Object state change records
========================
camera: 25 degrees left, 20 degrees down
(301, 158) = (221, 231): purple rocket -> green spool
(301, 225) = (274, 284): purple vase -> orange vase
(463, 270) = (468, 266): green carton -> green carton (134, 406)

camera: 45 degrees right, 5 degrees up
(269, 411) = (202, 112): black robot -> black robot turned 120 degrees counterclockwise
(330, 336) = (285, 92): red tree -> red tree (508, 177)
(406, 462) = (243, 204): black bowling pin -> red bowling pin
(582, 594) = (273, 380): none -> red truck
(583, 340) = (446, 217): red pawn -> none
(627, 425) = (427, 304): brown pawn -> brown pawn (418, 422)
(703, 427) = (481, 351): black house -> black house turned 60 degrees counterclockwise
========================
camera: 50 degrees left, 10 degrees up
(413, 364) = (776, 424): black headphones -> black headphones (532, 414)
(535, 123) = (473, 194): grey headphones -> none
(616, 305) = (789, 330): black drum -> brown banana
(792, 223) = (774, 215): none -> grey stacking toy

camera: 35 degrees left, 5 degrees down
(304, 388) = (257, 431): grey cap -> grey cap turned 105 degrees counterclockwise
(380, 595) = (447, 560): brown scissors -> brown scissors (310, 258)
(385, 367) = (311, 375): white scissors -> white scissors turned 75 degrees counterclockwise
========================
### ASSIGNMENT
In the entries above, the lines between the one holding "(380, 595) = (447, 560): brown" and the one holding "(385, 367) = (311, 375): white", inclusive, are to be printed exactly as written, and those alone.

### TASK SOLUTION
(380, 595) = (447, 560): brown scissors -> brown scissors (310, 258)
(385, 367) = (311, 375): white scissors -> white scissors turned 75 degrees counterclockwise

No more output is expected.